About this exercise ->
How does the data below read from its first line through the line containing "none -> grey brick M7 level 1"? Print those lines exactly.

Data records ->
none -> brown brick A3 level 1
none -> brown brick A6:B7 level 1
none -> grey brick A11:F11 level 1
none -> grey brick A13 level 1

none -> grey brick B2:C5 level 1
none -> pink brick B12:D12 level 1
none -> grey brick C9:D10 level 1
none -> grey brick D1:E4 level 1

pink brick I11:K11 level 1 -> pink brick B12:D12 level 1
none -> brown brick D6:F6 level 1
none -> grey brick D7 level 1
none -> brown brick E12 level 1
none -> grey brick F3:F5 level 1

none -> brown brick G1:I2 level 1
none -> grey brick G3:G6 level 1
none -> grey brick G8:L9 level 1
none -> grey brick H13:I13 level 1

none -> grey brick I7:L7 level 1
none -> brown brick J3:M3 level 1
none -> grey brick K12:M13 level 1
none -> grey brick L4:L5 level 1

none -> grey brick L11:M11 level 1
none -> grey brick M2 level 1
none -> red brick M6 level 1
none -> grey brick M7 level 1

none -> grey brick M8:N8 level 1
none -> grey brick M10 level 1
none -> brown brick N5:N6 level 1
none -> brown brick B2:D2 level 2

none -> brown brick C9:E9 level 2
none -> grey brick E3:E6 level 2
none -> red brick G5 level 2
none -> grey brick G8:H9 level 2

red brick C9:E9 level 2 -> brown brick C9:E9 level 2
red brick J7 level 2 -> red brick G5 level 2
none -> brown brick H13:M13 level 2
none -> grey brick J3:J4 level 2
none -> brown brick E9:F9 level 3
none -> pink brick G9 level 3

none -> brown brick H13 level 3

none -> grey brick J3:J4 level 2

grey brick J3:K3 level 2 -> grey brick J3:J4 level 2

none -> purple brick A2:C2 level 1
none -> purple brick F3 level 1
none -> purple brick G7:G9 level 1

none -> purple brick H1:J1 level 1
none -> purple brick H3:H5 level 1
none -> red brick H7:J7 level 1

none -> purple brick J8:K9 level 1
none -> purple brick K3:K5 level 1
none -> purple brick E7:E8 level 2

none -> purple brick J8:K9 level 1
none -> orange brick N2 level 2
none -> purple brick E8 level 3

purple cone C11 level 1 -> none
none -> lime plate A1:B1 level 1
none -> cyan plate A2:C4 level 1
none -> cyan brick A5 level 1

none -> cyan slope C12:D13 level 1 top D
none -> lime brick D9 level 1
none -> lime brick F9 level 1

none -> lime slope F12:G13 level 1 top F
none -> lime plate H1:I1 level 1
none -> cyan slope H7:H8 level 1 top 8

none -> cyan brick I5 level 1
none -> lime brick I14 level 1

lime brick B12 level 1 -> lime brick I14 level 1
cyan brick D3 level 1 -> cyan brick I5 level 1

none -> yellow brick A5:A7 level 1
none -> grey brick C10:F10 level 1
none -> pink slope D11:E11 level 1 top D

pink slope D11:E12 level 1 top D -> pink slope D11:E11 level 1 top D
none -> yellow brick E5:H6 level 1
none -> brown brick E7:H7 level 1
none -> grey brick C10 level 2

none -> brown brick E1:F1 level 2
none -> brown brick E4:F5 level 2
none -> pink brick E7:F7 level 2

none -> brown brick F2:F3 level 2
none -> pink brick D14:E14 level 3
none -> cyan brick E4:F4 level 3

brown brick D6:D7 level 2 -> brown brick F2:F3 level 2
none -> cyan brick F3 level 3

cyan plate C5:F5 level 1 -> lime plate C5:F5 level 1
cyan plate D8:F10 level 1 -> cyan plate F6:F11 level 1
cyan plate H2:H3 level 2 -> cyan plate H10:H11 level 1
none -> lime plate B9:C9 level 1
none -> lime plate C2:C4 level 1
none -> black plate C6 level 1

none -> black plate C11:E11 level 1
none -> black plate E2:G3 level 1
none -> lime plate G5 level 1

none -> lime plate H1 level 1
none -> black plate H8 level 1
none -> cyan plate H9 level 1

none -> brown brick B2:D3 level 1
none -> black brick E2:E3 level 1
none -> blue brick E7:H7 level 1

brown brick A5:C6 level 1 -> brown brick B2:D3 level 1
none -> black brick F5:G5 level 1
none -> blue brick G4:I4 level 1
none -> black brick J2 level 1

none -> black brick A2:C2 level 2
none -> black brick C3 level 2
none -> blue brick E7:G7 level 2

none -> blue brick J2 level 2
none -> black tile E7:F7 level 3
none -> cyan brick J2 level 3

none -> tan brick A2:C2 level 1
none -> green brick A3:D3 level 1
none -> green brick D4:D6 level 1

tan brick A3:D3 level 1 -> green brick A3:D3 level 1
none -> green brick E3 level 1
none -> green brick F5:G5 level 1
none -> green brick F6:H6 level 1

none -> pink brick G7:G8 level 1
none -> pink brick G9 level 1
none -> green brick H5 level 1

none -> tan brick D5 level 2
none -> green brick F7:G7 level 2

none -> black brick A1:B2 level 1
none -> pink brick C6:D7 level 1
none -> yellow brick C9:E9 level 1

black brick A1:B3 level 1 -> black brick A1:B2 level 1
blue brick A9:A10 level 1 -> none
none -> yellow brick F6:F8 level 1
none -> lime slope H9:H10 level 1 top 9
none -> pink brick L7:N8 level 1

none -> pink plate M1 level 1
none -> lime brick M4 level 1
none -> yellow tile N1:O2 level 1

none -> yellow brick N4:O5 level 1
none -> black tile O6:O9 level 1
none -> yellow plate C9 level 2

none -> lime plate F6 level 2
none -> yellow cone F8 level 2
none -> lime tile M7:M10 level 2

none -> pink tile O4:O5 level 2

Task solution ->
none -> brown brick A3 level 1
none -> brown brick A6:B7 level 1
none -> grey brick A11:F11 level 1
none -> grey brick A13 level 1

none -> grey brick B2:C5 level 1
none -> pink brick B12:D12 level 1
none -> grey brick C9:D10 level 1
none -> grey brick D1:E4 level 1

pink brick I11:K11 level 1 -> pink brick B12:D12 level 1
none -> brown brick D6:F6 level 1
none -> grey brick D7 level 1
none -> brown brick E12 level 1
none -> grey brick F3:F5 level 1

none -> brown brick G1:I2 level 1
none -> grey brick G3:G6 level 1
none -> grey brick G8:L9 level 1
none -> grey brick H13:I13 level 1

none -> grey brick I7:L7 level 1
none -> brown brick J3:M3 level 1
none -> grey brick K12:M13 level 1
none -> grey brick L4:L5 level 1

none -> grey brick L11:M11 level 1
none -> grey brick M2 level 1
none -> red brick M6 level 1
none -> grey brick M7 level 1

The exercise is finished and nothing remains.